__Exercise instructions__.
Each of the records below must be reproduced exactly.

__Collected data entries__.
▼▼▼
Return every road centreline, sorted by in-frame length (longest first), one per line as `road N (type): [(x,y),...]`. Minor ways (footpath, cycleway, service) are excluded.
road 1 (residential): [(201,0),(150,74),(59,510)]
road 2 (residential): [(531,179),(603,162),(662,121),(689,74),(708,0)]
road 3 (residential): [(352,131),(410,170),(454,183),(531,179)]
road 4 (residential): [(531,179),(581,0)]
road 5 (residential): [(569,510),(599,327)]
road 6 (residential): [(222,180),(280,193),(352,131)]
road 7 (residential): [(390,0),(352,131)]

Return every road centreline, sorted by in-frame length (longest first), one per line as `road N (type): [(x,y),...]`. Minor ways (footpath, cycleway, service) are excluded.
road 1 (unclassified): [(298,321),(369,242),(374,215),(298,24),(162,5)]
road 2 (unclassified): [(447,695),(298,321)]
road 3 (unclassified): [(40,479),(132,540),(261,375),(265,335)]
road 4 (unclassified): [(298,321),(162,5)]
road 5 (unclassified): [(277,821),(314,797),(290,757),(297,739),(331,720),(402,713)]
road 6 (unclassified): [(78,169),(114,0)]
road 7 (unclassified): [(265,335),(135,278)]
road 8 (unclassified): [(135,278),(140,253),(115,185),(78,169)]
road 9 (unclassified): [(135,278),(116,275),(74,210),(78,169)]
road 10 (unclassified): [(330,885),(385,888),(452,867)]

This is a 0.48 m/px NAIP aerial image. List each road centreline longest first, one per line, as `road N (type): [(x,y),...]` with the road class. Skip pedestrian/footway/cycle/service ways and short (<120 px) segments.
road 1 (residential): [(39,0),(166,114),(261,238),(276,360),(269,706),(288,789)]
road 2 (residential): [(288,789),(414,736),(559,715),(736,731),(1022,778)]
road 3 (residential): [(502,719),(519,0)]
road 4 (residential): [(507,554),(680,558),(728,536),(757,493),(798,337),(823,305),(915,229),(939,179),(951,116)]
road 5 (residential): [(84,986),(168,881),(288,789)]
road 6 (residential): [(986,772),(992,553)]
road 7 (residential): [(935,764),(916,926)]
▲▲▲
__Answer__.
Return every road centreline, sorted by in-frame length (longest first), one per line as `road N (type): [(x,y),...]`. Minor ways (footpath, cycleway, service) are excluded.
road 1 (residential): [(201,0),(150,74),(59,510)]
road 2 (residential): [(531,179),(603,162),(662,121),(689,74),(708,0)]
road 3 (residential): [(352,131),(410,170),(454,183),(531,179)]
road 4 (residential): [(531,179),(581,0)]
road 5 (residential): [(569,510),(599,327)]
road 6 (residential): [(222,180),(280,193),(352,131)]
road 7 (residential): [(390,0),(352,131)]

Return every road centreline, sorted by in-frame length (longest first), one per line as `road N (type): [(x,y),...]`. Minor ways (footpath, cycleway, service) are excluded.
road 1 (unclassified): [(298,321),(369,242),(374,215),(298,24),(162,5)]
road 2 (unclassified): [(447,695),(298,321)]
road 3 (unclassified): [(40,479),(132,540),(261,375),(265,335)]
road 4 (unclassified): [(298,321),(162,5)]
road 5 (unclassified): [(277,821),(314,797),(290,757),(297,739),(331,720),(402,713)]
road 6 (unclassified): [(78,169),(114,0)]
road 7 (unclassified): [(265,335),(135,278)]
road 8 (unclassified): [(135,278),(140,253),(115,185),(78,169)]
road 9 (unclassified): [(135,278),(116,275),(74,210),(78,169)]
road 10 (unclassified): [(330,885),(385,888),(452,867)]

This is a 0.48 m/px NAIP aerial image. List each road centreline longest first, one per line, as `road N (type): [(x,y),...]` with the road class. Skip pedestrian/footway/cycle/service ways and short (<120 px) segments.
road 1 (residential): [(39,0),(166,114),(261,238),(276,360),(269,706),(288,789)]
road 2 (residential): [(288,789),(414,736),(559,715),(736,731),(1022,778)]
road 3 (residential): [(502,719),(519,0)]
road 4 (residential): [(507,554),(680,558),(728,536),(757,493),(798,337),(823,305),(915,229),(939,179),(951,116)]
road 5 (residential): [(84,986),(168,881),(288,789)]
road 6 (residential): [(986,772),(992,553)]
road 7 (residential): [(935,764),(916,926)]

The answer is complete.